Work instructions:
The lines to extract run from the first line of the entries through the line that contains "brown brick C4:D4 level 2 -> none"; reproduce exactly those lines and no others.

***** Task inputs *****

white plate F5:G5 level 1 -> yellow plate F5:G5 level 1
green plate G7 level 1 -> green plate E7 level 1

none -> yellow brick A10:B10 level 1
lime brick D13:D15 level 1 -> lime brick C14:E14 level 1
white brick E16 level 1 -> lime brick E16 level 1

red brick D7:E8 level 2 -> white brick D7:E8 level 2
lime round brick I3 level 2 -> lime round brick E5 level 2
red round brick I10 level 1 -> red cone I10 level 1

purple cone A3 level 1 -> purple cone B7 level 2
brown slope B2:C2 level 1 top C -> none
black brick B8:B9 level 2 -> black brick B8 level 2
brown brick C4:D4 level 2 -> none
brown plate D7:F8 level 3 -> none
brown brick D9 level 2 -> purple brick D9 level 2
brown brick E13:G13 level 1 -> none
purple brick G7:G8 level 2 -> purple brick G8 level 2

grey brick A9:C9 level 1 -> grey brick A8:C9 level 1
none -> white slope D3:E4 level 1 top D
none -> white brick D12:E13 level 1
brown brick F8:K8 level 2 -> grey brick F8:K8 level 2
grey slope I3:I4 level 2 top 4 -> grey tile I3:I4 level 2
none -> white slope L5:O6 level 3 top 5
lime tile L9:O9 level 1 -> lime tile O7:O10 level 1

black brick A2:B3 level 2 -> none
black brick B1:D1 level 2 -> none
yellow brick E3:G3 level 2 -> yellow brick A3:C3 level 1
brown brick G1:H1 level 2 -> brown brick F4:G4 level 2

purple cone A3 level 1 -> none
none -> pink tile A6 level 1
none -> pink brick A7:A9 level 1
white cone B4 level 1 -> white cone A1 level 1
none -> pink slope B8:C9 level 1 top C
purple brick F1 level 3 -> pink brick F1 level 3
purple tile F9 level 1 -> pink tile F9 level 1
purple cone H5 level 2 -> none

*****

Expected output:
white plate F5:G5 level 1 -> yellow plate F5:G5 level 1
green plate G7 level 1 -> green plate E7 level 1

none -> yellow brick A10:B10 level 1
lime brick D13:D15 level 1 -> lime brick C14:E14 level 1
white brick E16 level 1 -> lime brick E16 level 1

red brick D7:E8 level 2 -> white brick D7:E8 level 2
lime round brick I3 level 2 -> lime round brick E5 level 2
red round brick I10 level 1 -> red cone I10 level 1

purple cone A3 level 1 -> purple cone B7 level 2
brown slope B2:C2 level 1 top C -> none
black brick B8:B9 level 2 -> black brick B8 level 2
brown brick C4:D4 level 2 -> none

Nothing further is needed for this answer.